Directions for this task
Filter the data for "RELAY" and copy matching lines.
- - -
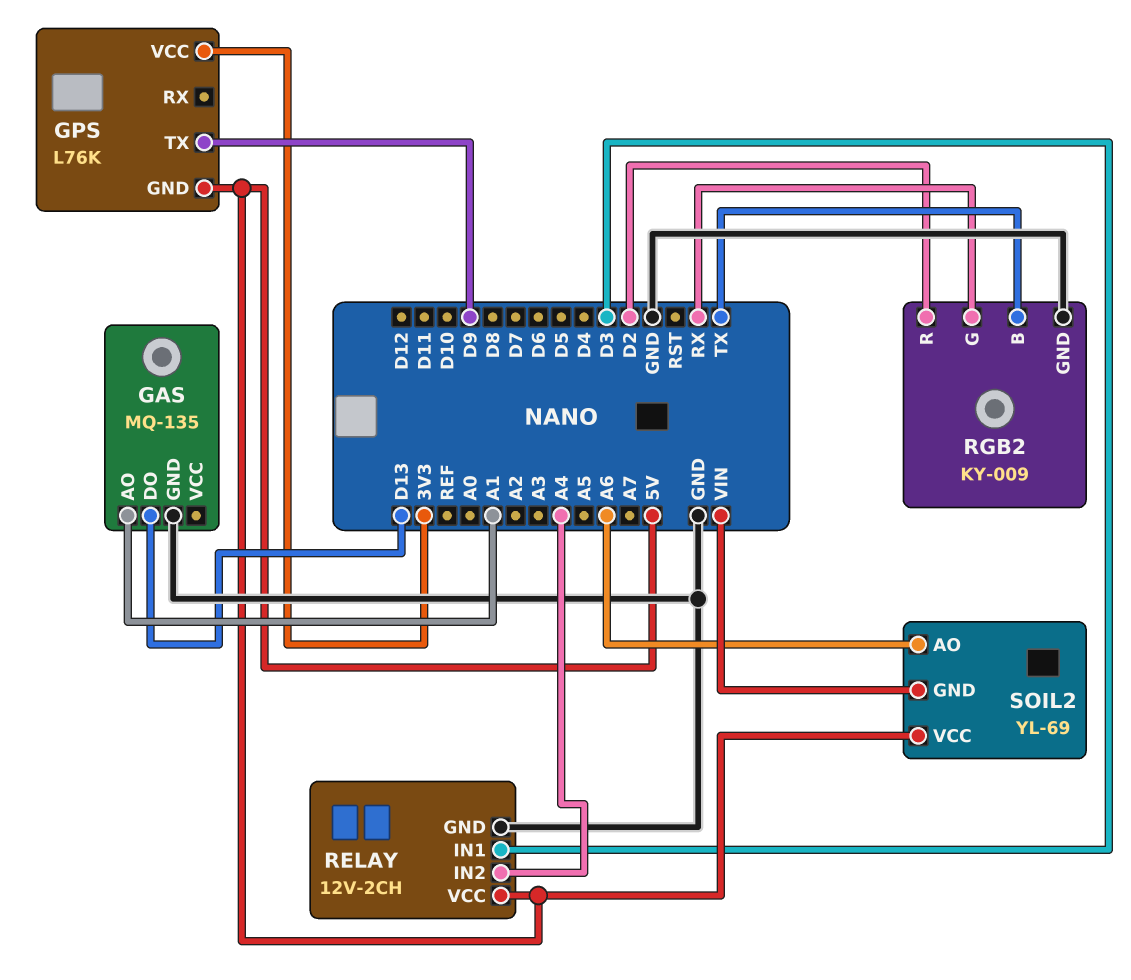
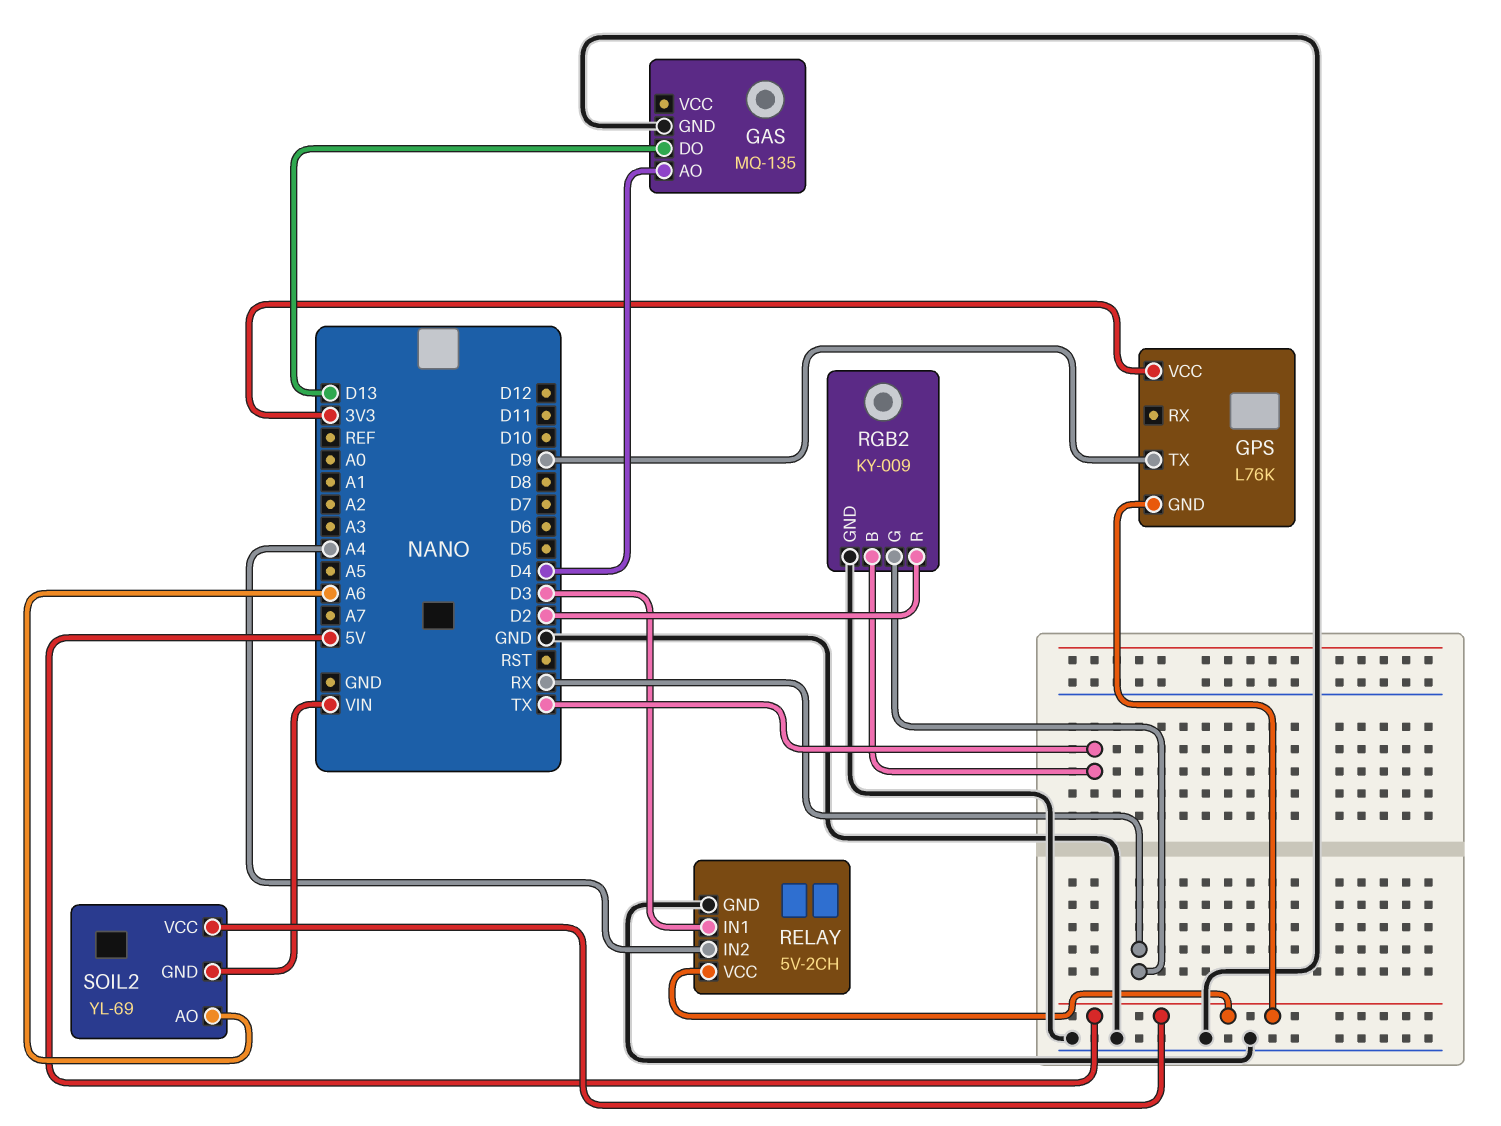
GAS pin AO: A1 -> D4
RELAY: 12V-2CH -> 5V-2CH

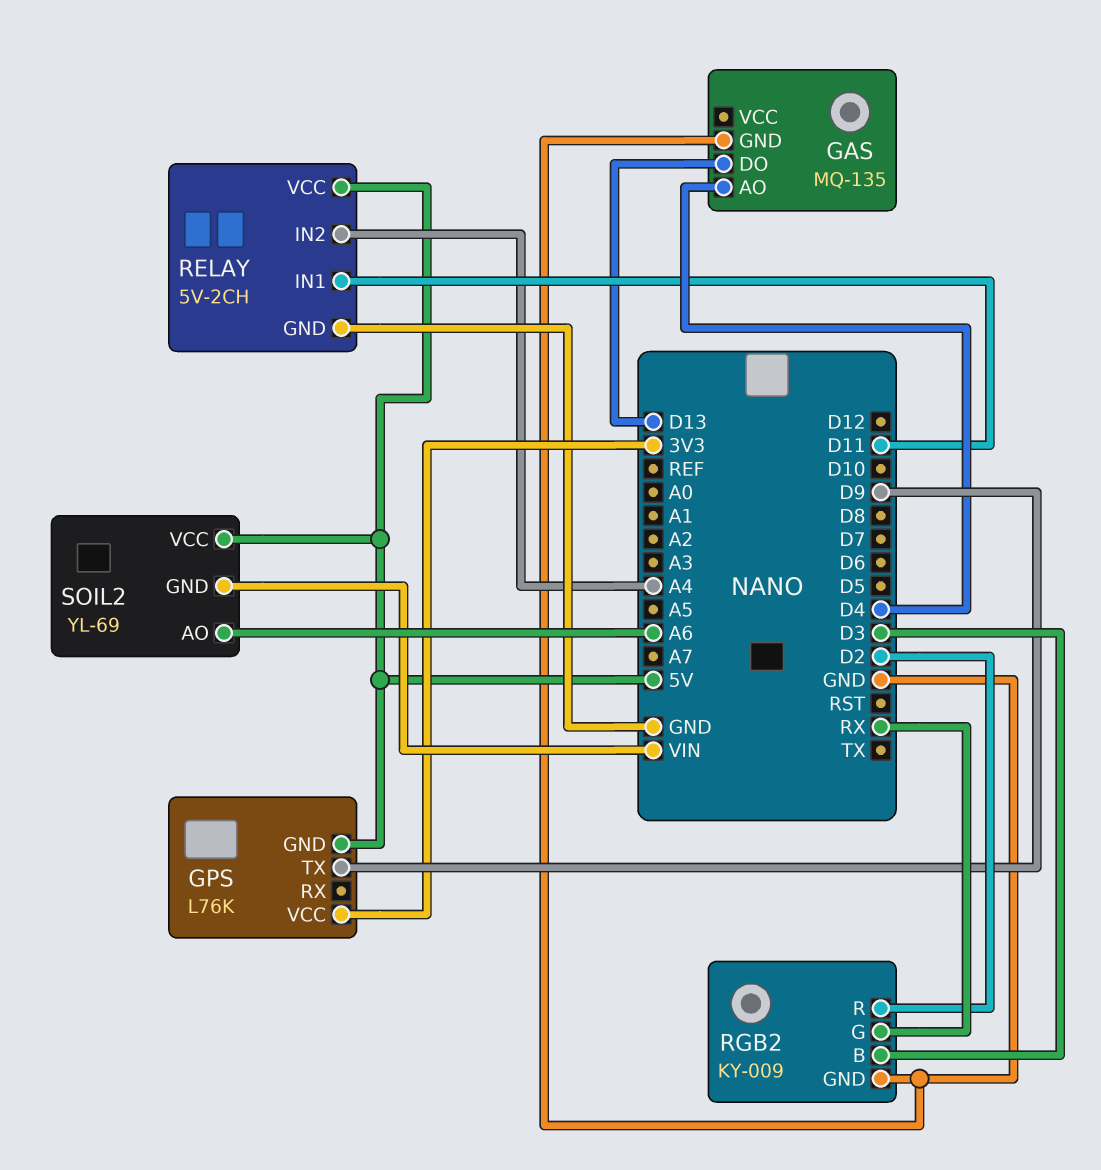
RELAY pin IN1: D3 -> D11
RGB2 pin B: TX -> D3

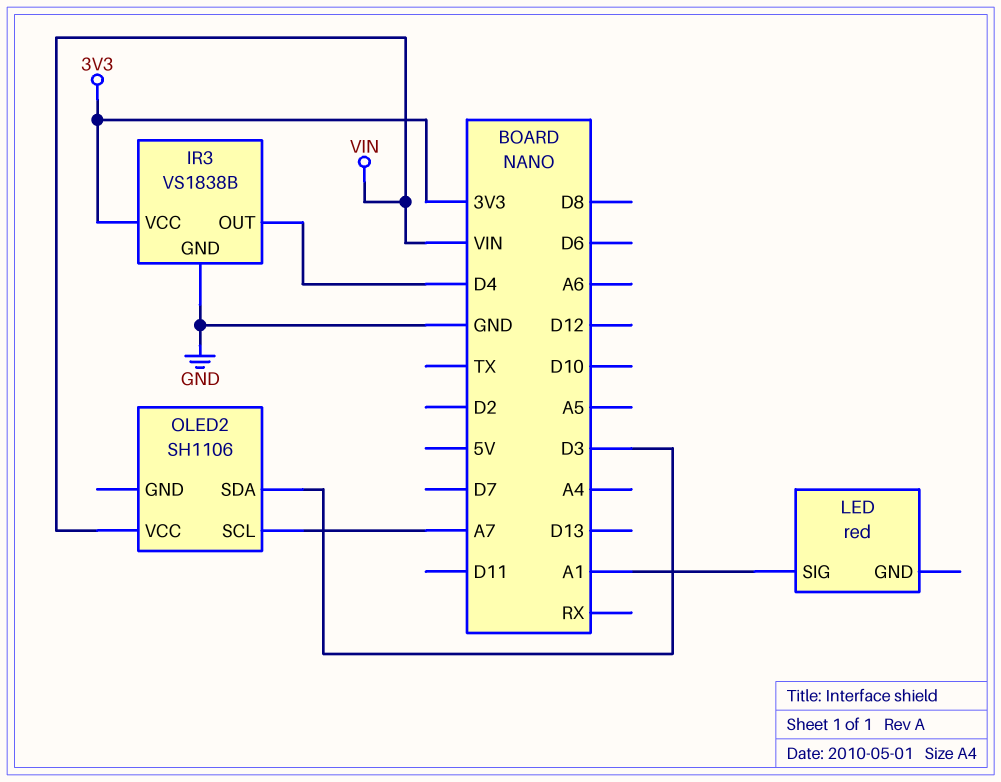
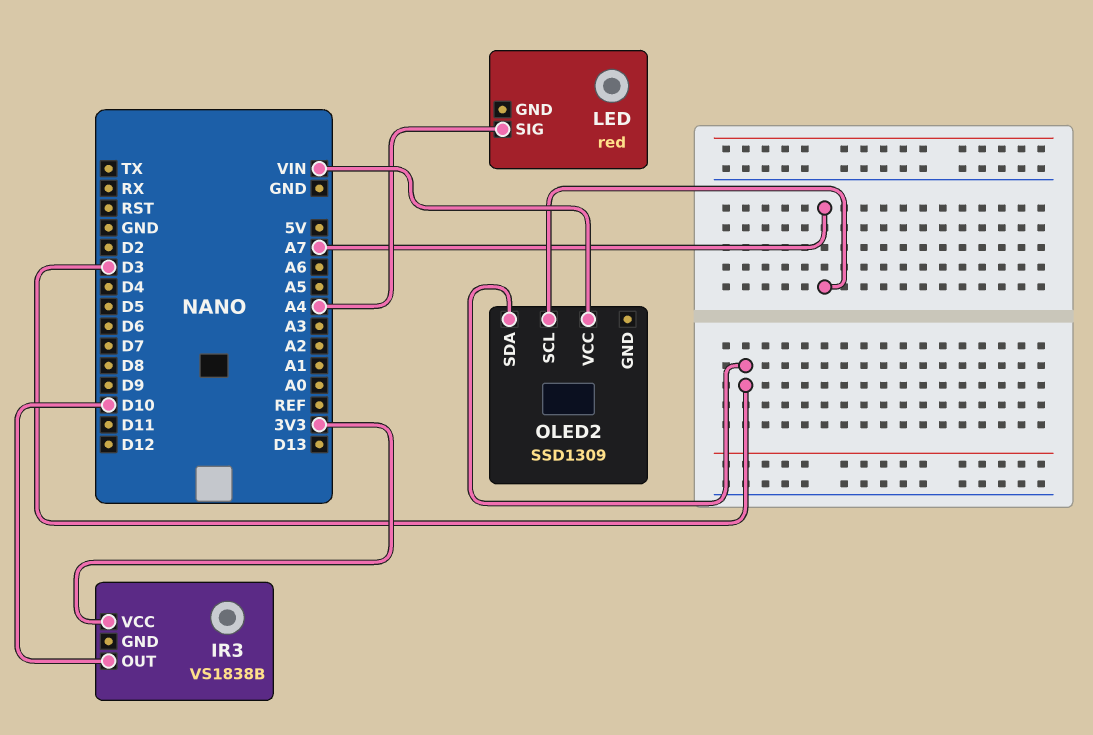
IR3 pin GND: GND -> none
IR3 pin OUT: D4 -> D10
LED pin SIG: A1 -> A4
OLED2: SH1106 -> SSD1309

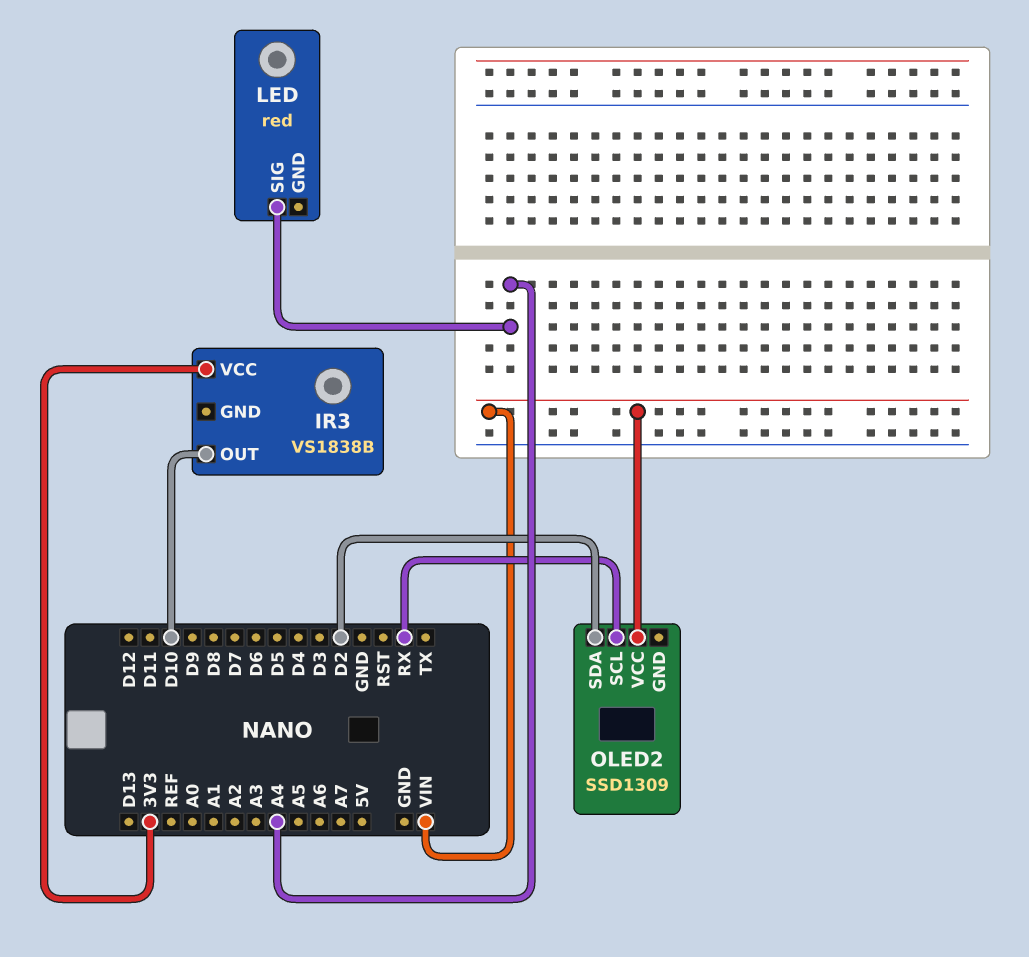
OLED2 pin SCL: A7 -> RX
OLED2 pin SDA: D3 -> D2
- - -
Written reply
RELAY: 12V-2CH -> 5V-2CH
RELAY pin IN1: D3 -> D11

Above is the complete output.